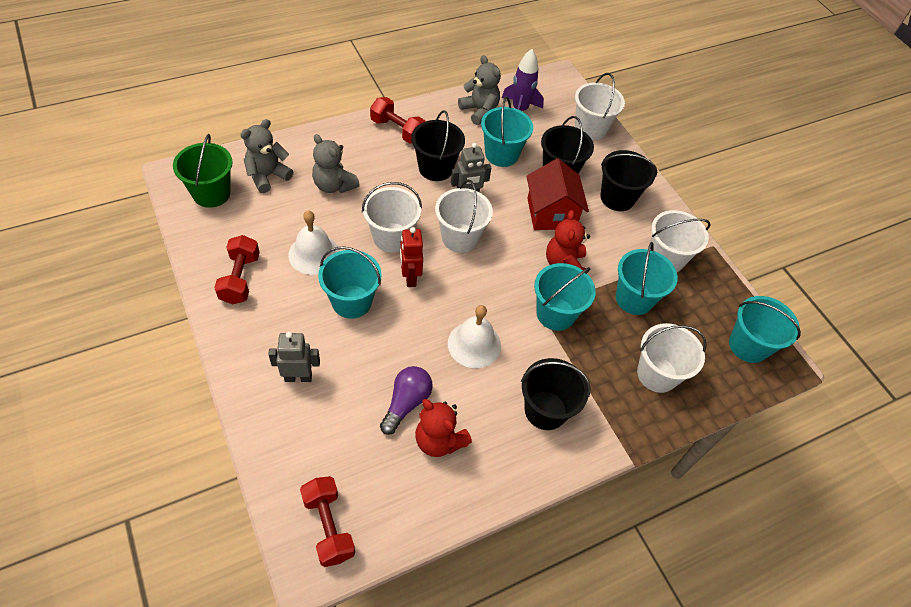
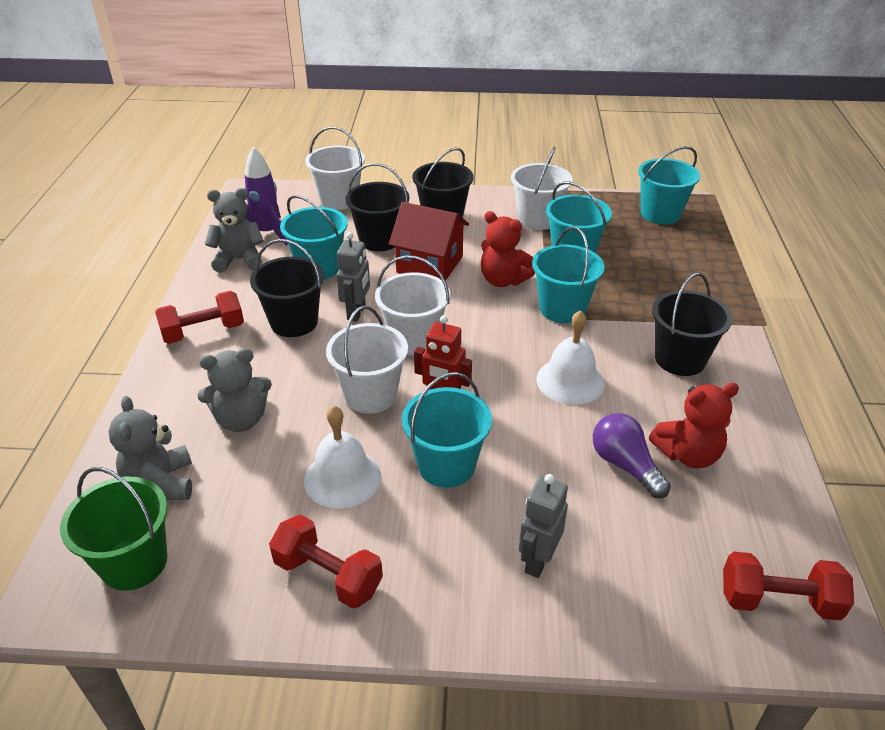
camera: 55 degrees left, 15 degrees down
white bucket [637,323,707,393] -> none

---

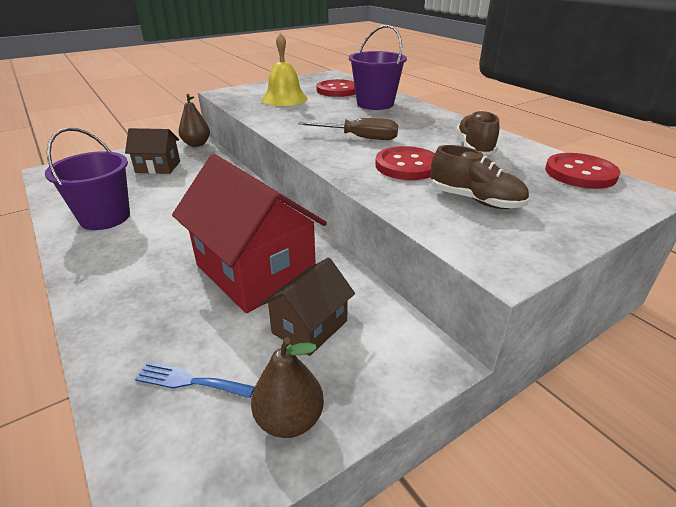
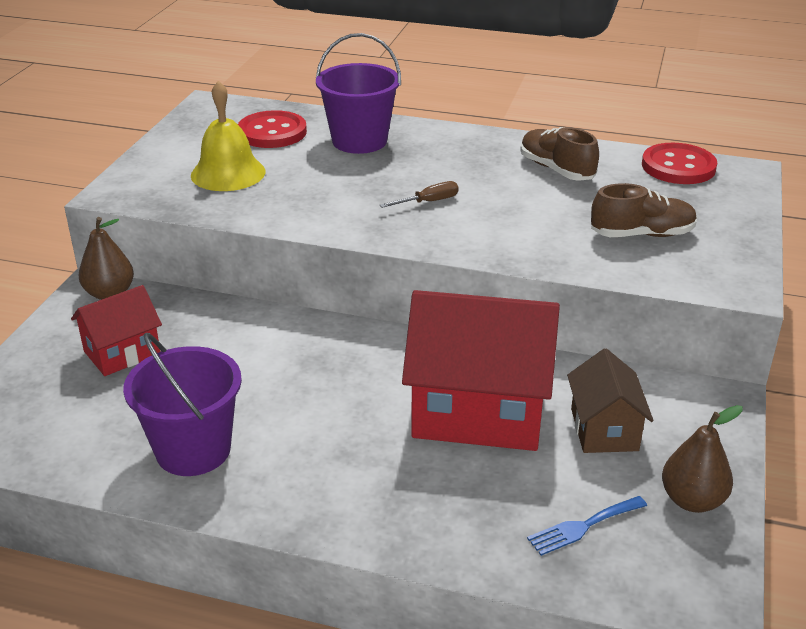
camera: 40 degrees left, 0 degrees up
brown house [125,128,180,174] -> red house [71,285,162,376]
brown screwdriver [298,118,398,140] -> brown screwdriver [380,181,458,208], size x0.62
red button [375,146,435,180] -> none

==

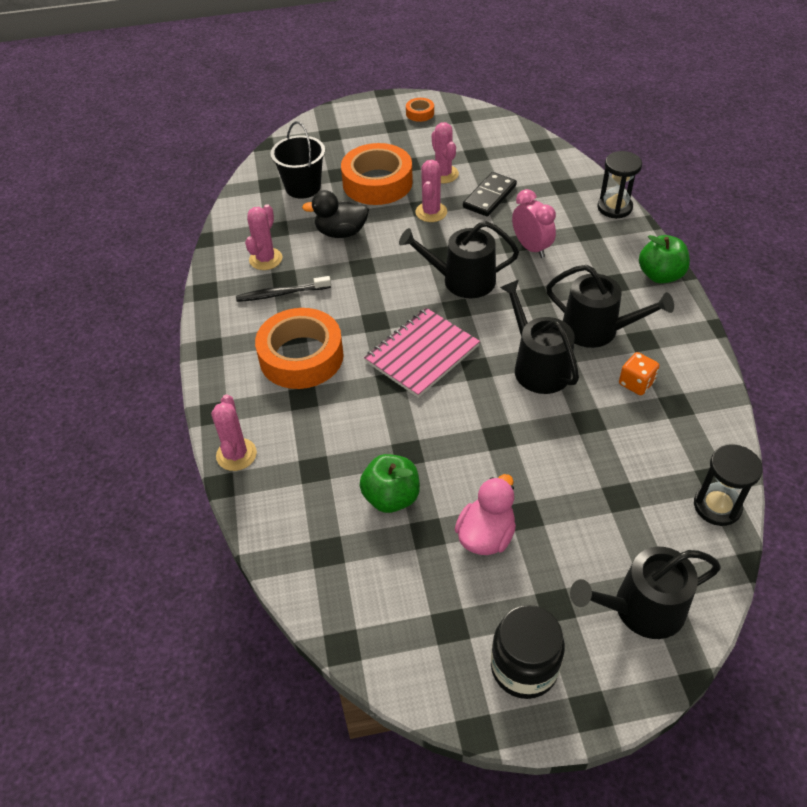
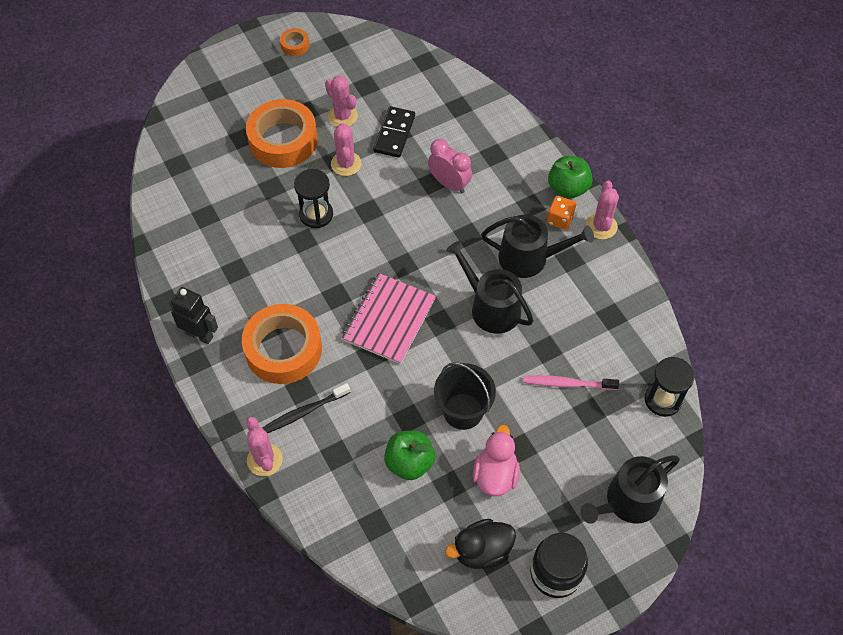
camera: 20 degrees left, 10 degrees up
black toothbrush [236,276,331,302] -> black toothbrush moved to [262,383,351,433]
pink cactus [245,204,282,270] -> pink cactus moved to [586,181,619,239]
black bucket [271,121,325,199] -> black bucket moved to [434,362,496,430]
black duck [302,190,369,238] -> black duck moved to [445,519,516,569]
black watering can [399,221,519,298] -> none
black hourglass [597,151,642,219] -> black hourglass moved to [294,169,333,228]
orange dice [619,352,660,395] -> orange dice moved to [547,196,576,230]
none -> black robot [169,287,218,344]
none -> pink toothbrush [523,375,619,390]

| THE TASK |
Say the number of data lines holding "left", without any other words.

| SOLUTION TO THIS PROBLEM |
3